What is required.
Please output only the lines that begin at the line with "window: (107, 322) -> (728, 339), moved" and run through the end of the entries below, exactly as written. Drop all pictures.

Picture difference descriptions:
+++
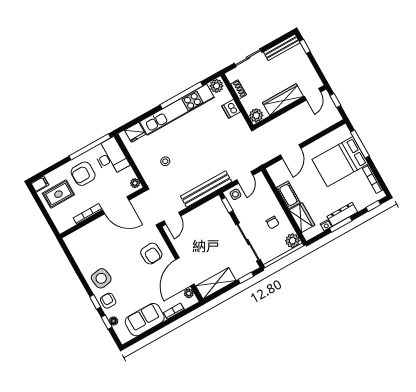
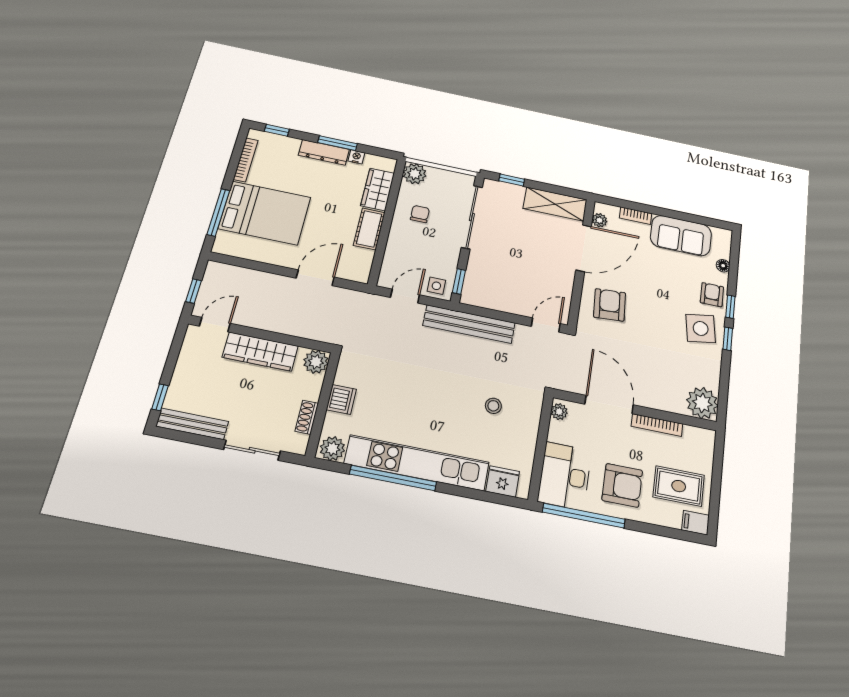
plant: (75, 242) -> (702, 403), added
armchair: (108, 301) -> (712, 295), turned 180
window: (107, 322) -> (728, 339), moved

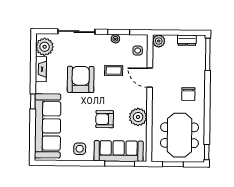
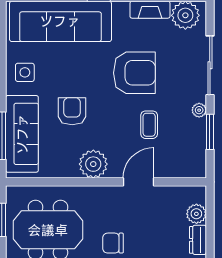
plant: (115, 39) -> (199, 110), moved
plant: (159, 41) -> (196, 214), moved
side table: (138, 51) -> (181, 162), removed
plant: (138, 117) -> (93, 164), moved

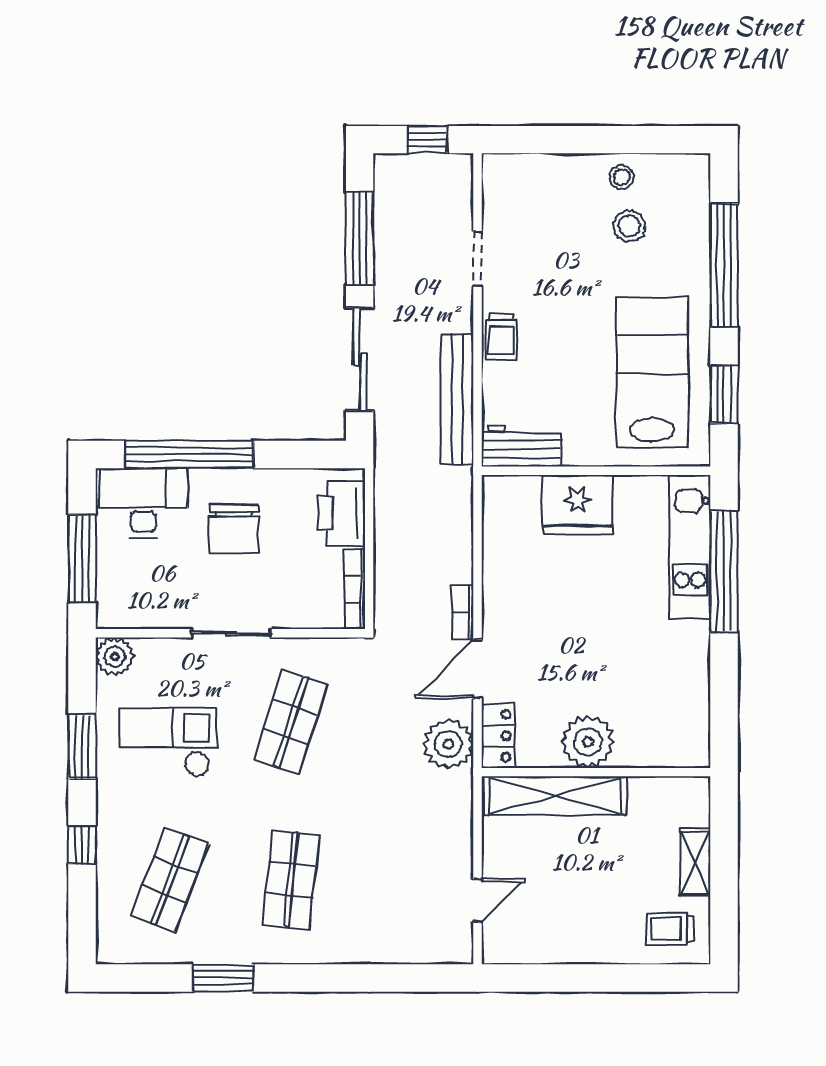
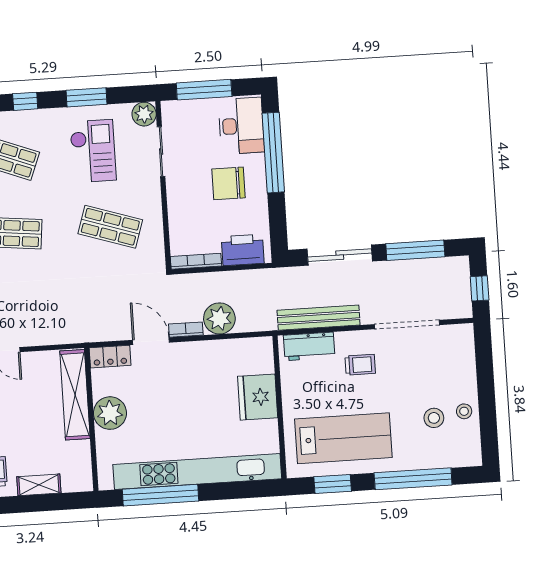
doorway: (477, 259) -> (407, 325), width x1.88
trolley: (501, 337) -> (360, 365), moved, turned 180
workbench: (521, 446) -> (309, 346), moved, turned 90
kitchen unit: (690, 547) -> (197, 472), width x1.86
window: (724, 571) -> (160, 495), moved
sliding door: (231, 633) -> (161, 152), moved
plant: (448, 744) -> (219, 318), moved

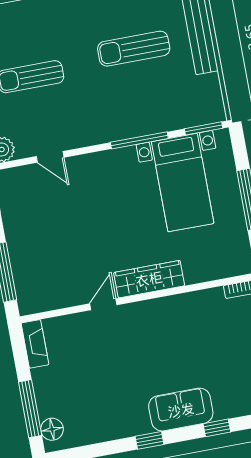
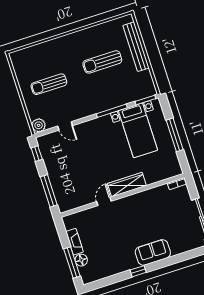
fireplace: (35, 344) -> (75, 242), moved
window: (217, 428) -> (173, 260), removed
floor lamp: (52, 429) -> (81, 260), moved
+++
Exercise response.
window: (107, 322) -> (728, 339), moved

plant: (115, 39) -> (199, 110), moved
plant: (159, 41) -> (196, 214), moved
side table: (138, 51) -> (181, 162), removed
plant: (138, 117) -> (93, 164), moved

doorway: (477, 259) -> (407, 325), width x1.88
trolley: (501, 337) -> (360, 365), moved, turned 180
workbench: (521, 446) -> (309, 346), moved, turned 90
kitchen unit: (690, 547) -> (197, 472), width x1.86
window: (724, 571) -> (160, 495), moved
sliding door: (231, 633) -> (161, 152), moved
plant: (448, 744) -> (219, 318), moved

fireplace: (35, 344) -> (75, 242), moved
window: (217, 428) -> (173, 260), removed
floor lamp: (52, 429) -> (81, 260), moved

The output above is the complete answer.